WHAT IS BEING ASKED:
Could you reproduce, from the records below, everything from the line with "J2 pin 1: VA -> DGND" down to the line with "R6: 22k (DGND, VB) -> 22k (VA, VB)", keeping both of those lines and changing nothing?

GIVEN DATA:
- Opening Delimiter -
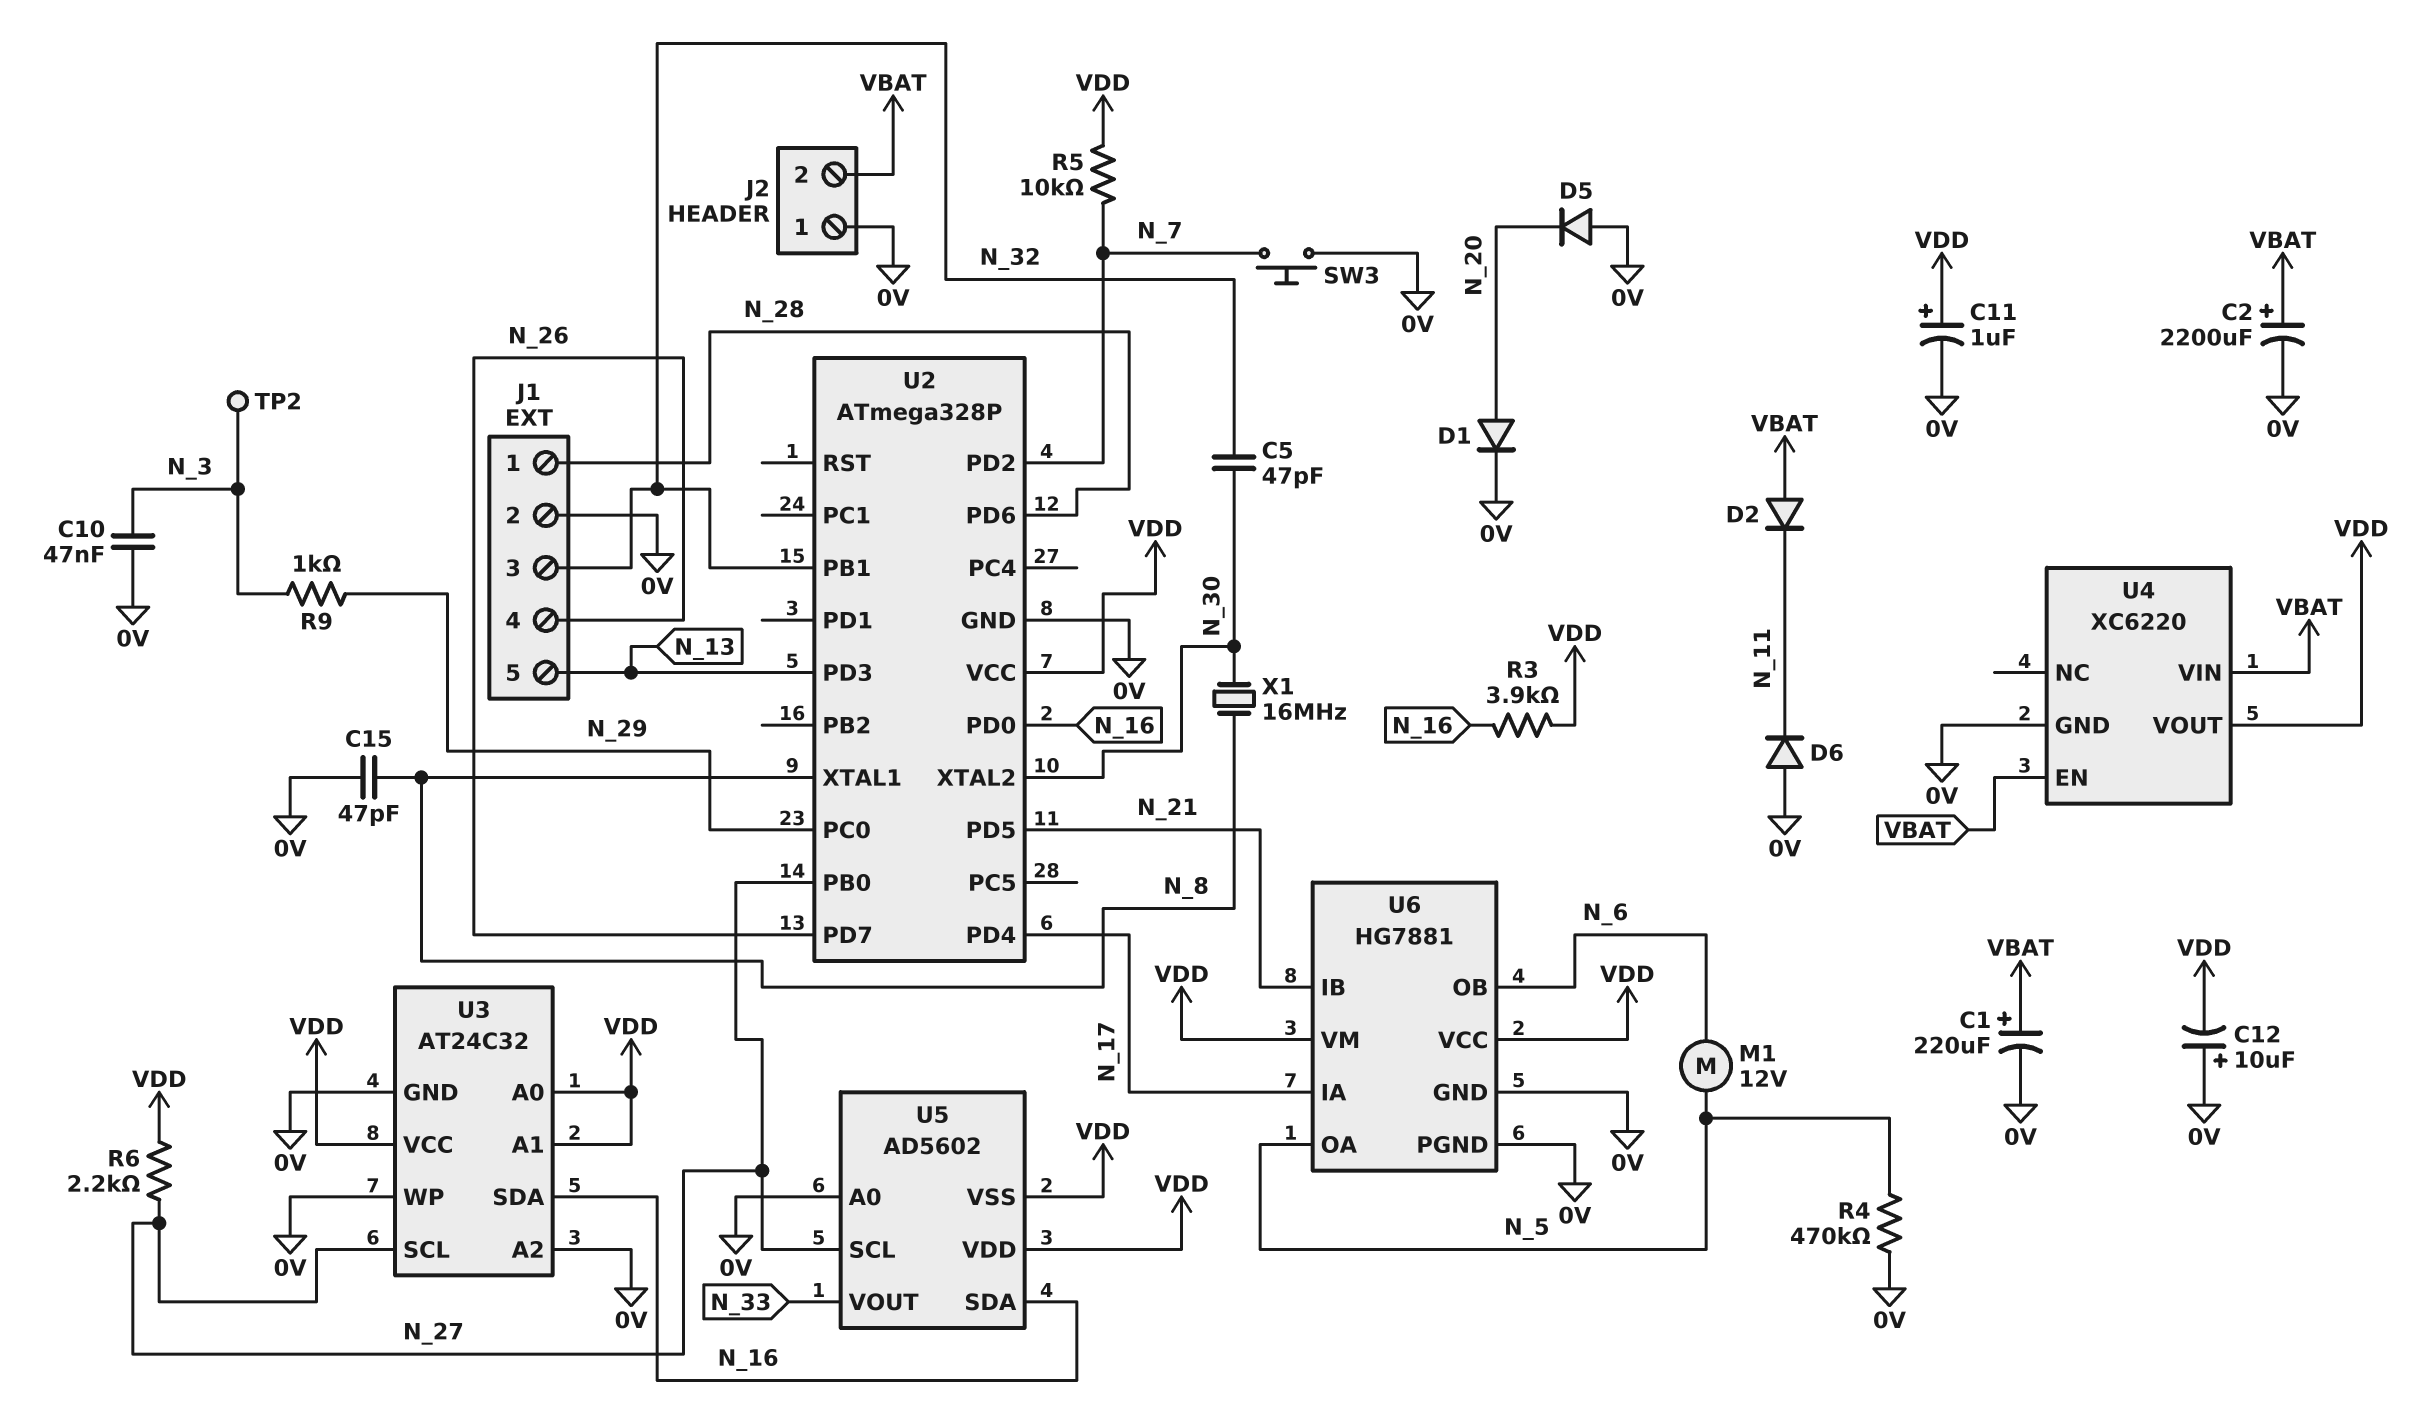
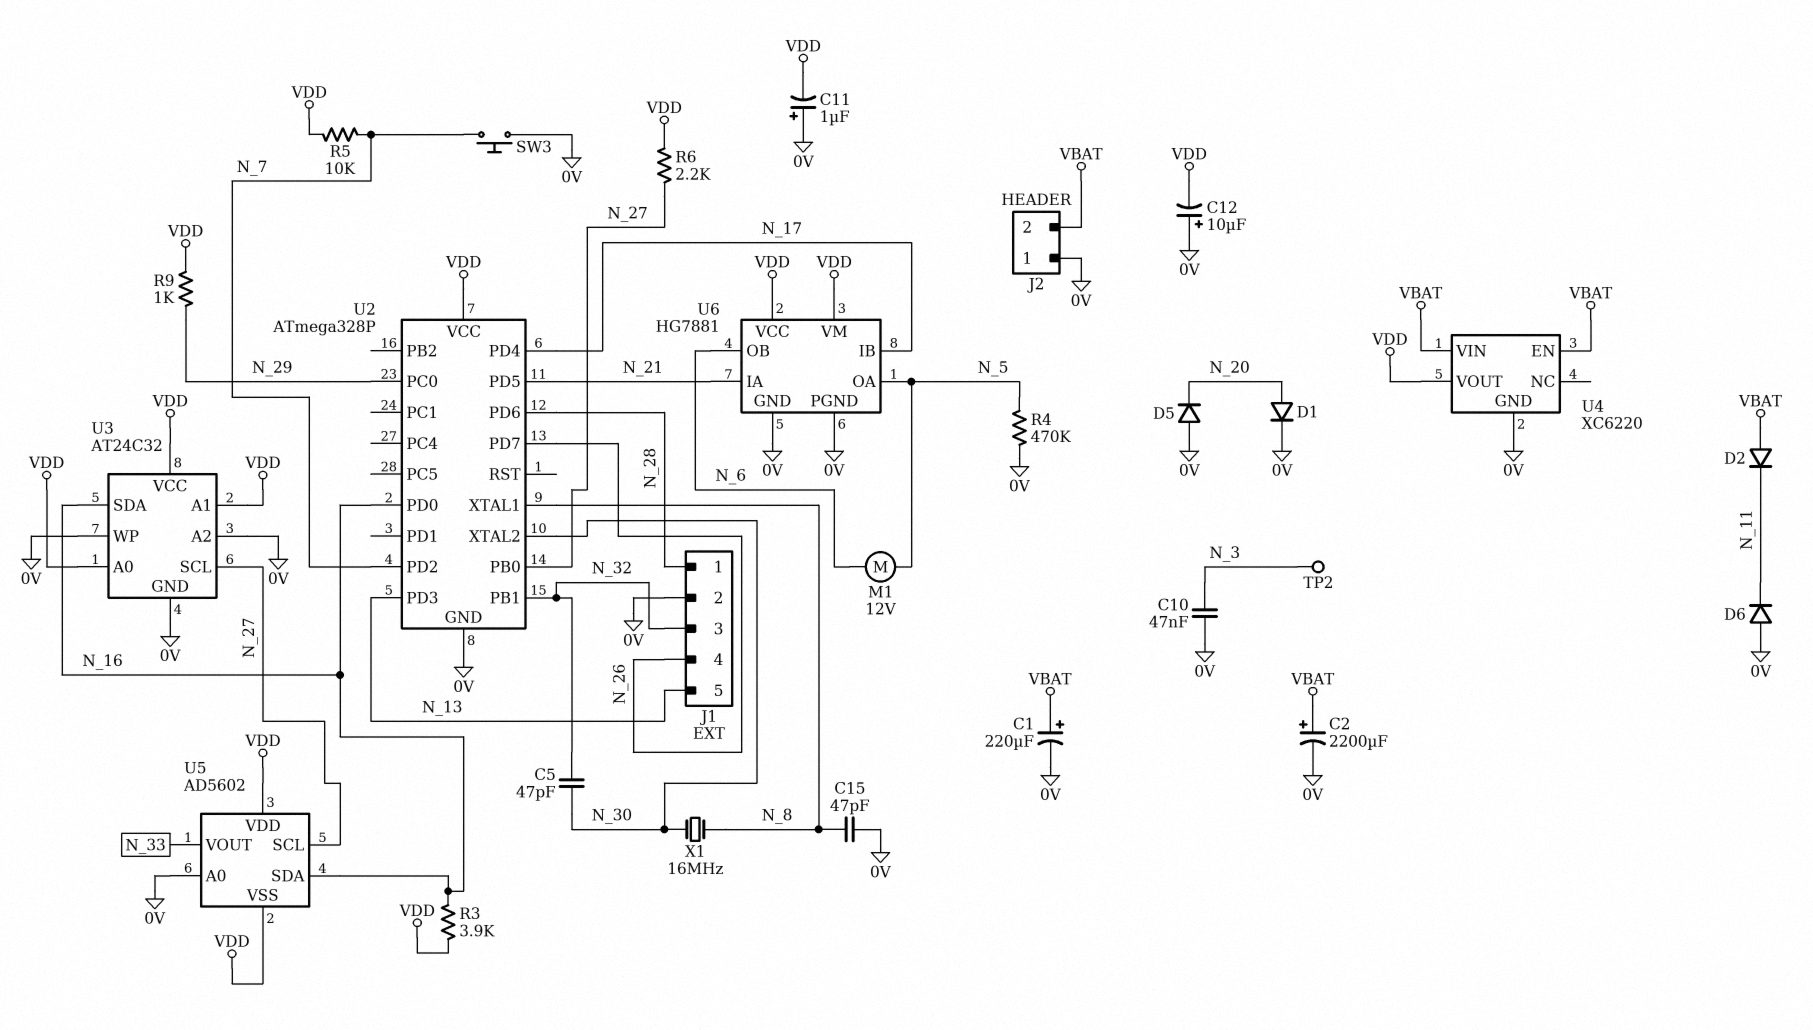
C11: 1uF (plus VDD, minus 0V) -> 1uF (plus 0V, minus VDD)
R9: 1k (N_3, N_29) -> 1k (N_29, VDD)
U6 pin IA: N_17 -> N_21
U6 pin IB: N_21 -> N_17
- Closing Delimiter -
- Opening Delimiter -
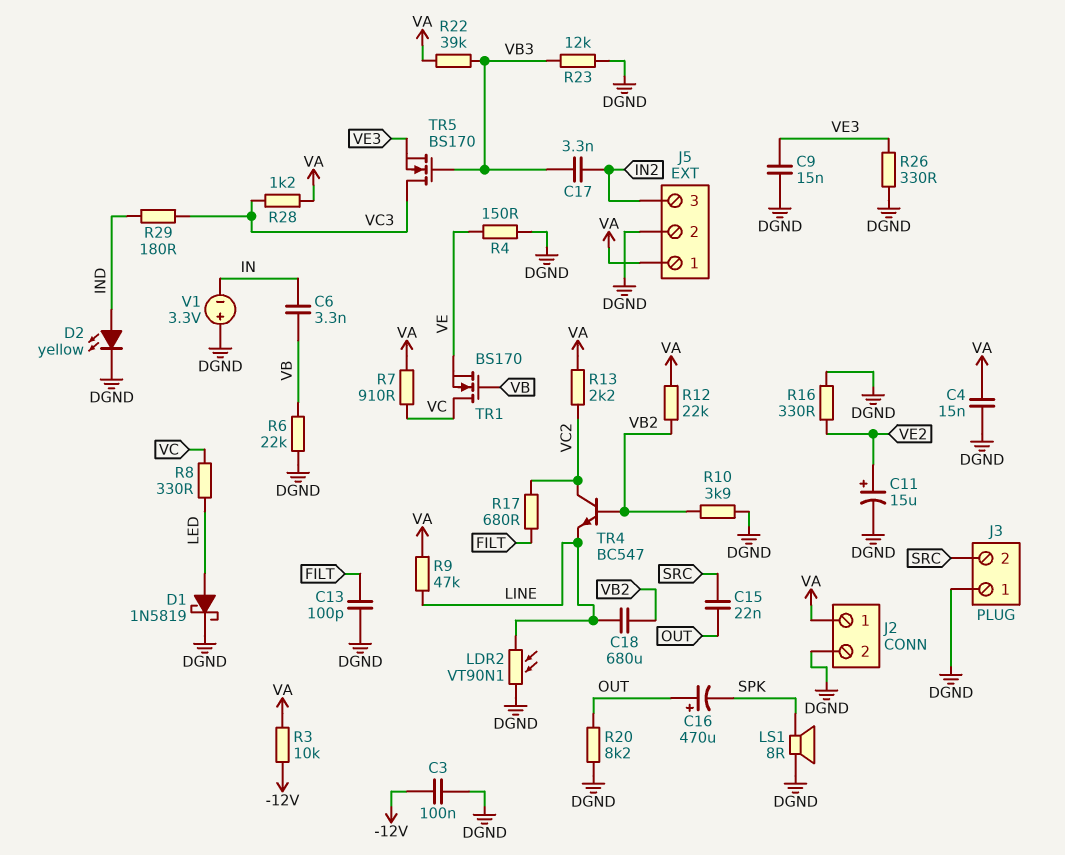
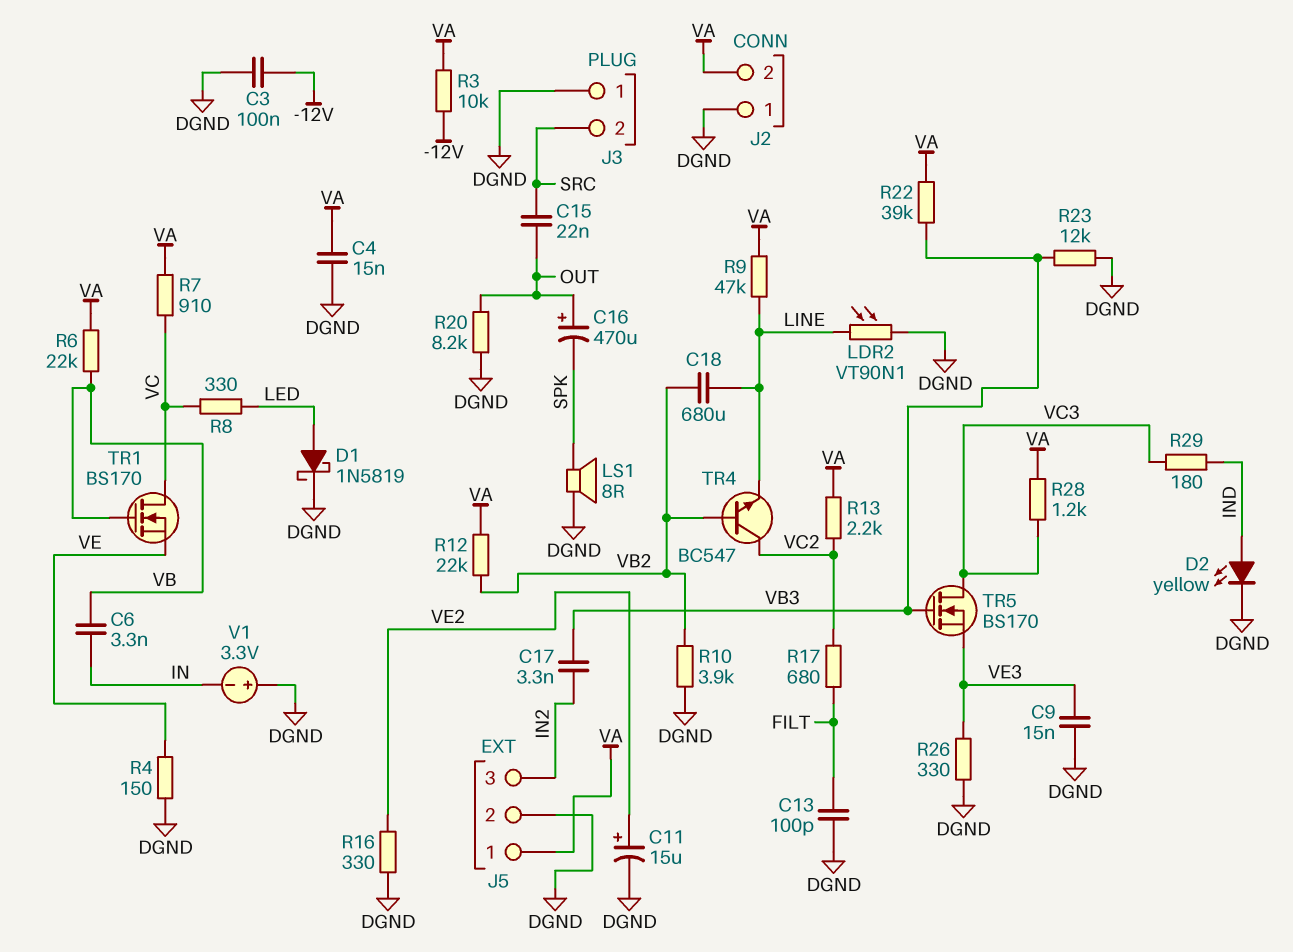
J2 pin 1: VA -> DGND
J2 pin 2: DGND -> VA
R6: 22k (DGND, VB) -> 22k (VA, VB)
- Closing Delimiter -
RESPONSE TO THE TASK:
J2 pin 1: VA -> DGND
J2 pin 2: DGND -> VA
R6: 22k (DGND, VB) -> 22k (VA, VB)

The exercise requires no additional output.